** Exercise **
Retype the part of the rows that opens with the line containing "gray cross: rotated 32 degrees clockwise" and closes with the line containing "pink rectangle: moved 1 px left, 2 px up", with both of those lines included. Leave the pictures out.

++++ Data to process ++++

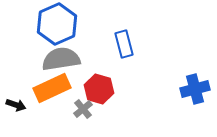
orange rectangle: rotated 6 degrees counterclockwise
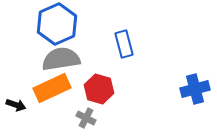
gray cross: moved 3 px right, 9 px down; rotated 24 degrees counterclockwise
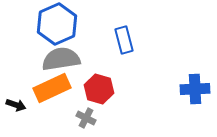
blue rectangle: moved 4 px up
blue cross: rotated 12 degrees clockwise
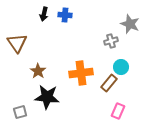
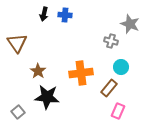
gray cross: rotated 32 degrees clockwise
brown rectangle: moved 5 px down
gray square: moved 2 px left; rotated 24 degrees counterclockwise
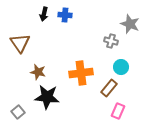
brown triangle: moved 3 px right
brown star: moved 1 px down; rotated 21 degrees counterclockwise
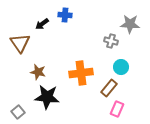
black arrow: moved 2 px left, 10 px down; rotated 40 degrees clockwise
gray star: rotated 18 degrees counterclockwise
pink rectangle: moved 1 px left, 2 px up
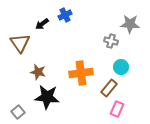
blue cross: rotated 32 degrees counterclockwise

++++
++++ Data to process ++++

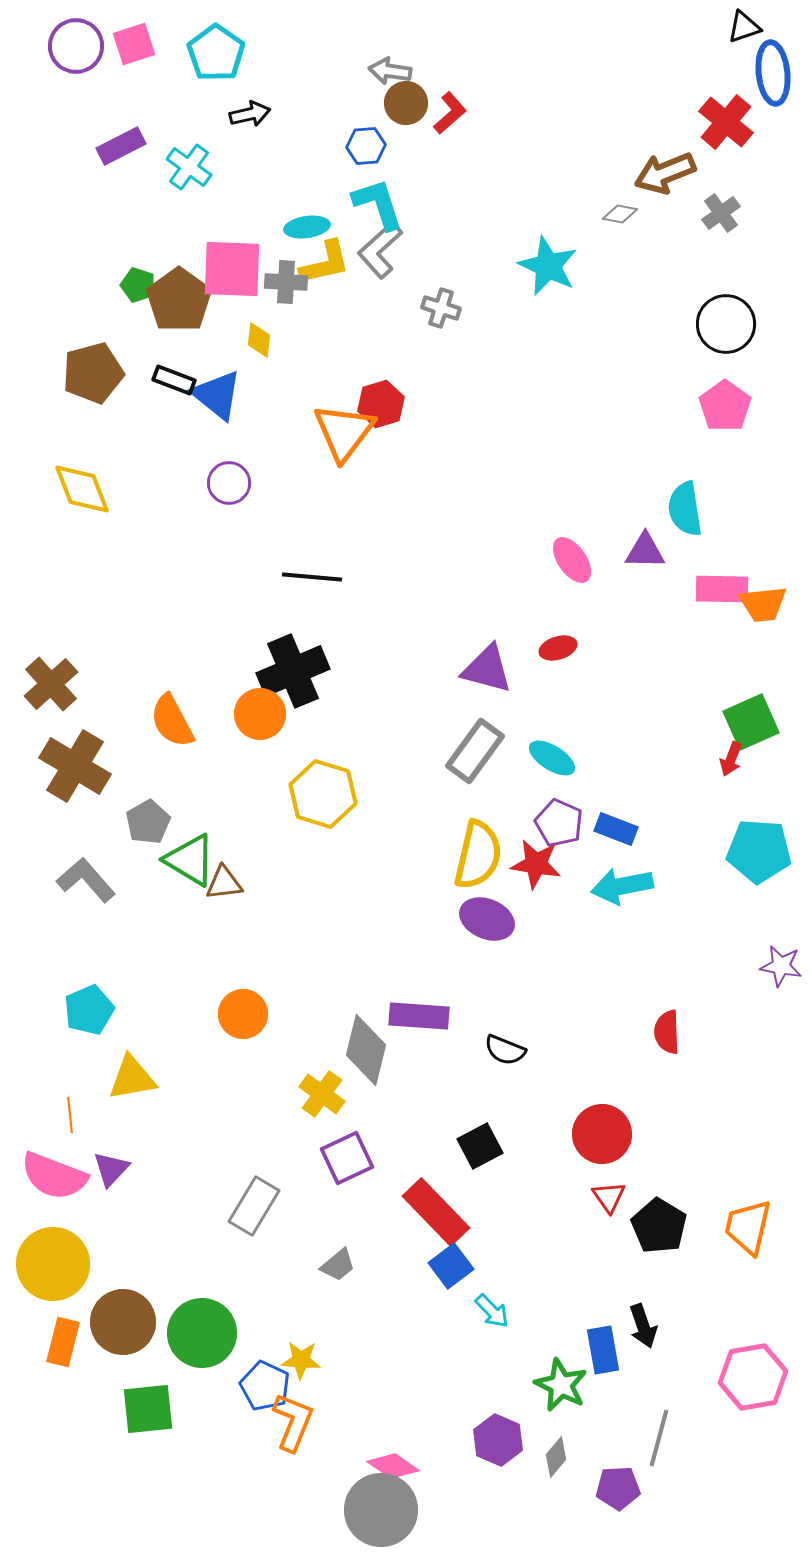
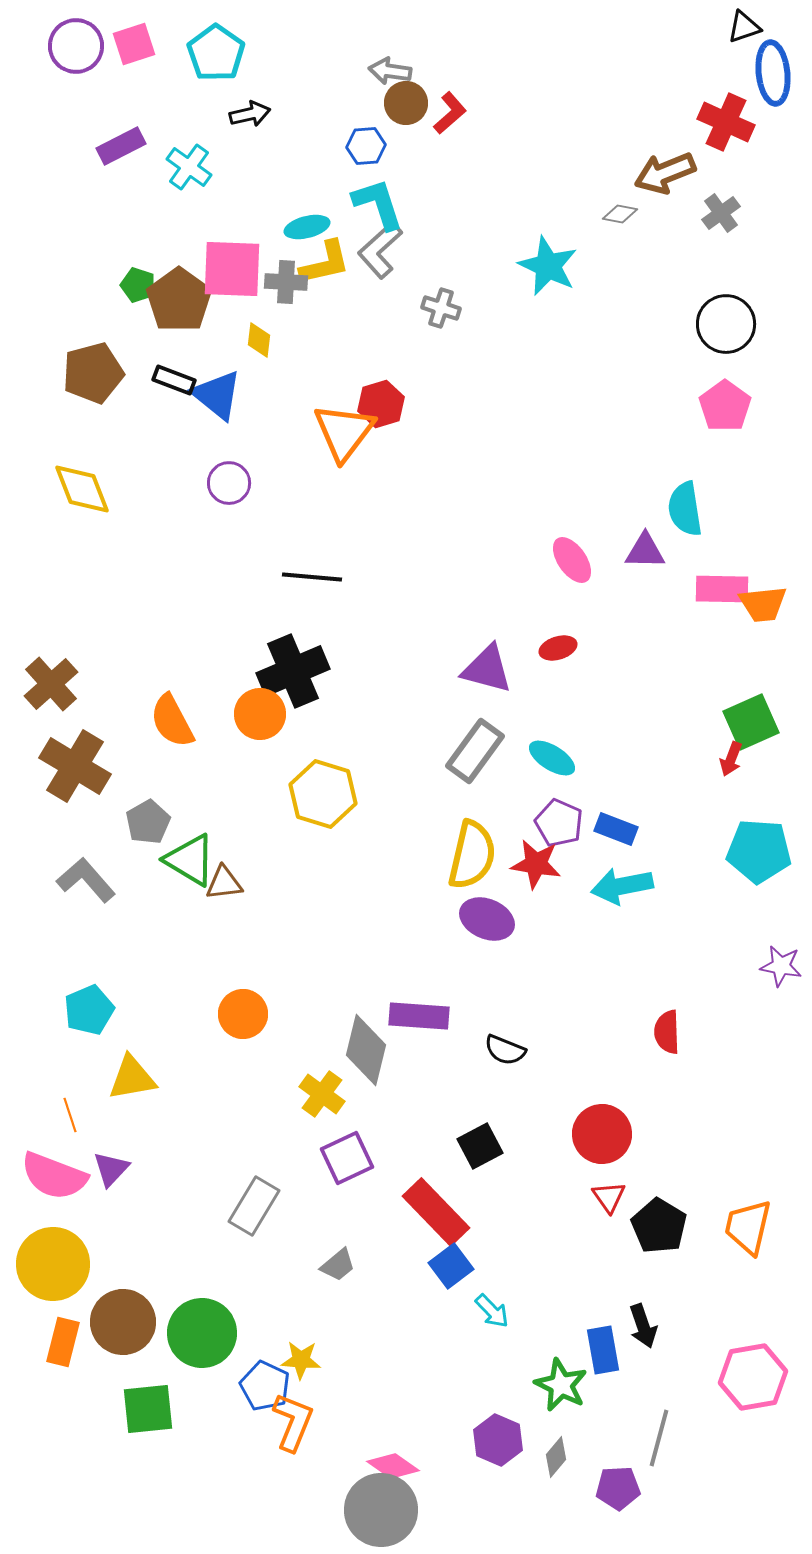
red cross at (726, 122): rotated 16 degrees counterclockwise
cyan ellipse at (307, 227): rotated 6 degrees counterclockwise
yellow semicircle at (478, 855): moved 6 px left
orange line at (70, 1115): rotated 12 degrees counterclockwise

++++

** Answer below **
gray cross: rotated 32 degrees clockwise
brown rectangle: moved 5 px down
gray square: moved 2 px left; rotated 24 degrees counterclockwise
brown triangle: moved 3 px right
brown star: moved 1 px down; rotated 21 degrees counterclockwise
black arrow: moved 2 px left, 10 px down; rotated 40 degrees clockwise
gray star: rotated 18 degrees counterclockwise
pink rectangle: moved 1 px left, 2 px up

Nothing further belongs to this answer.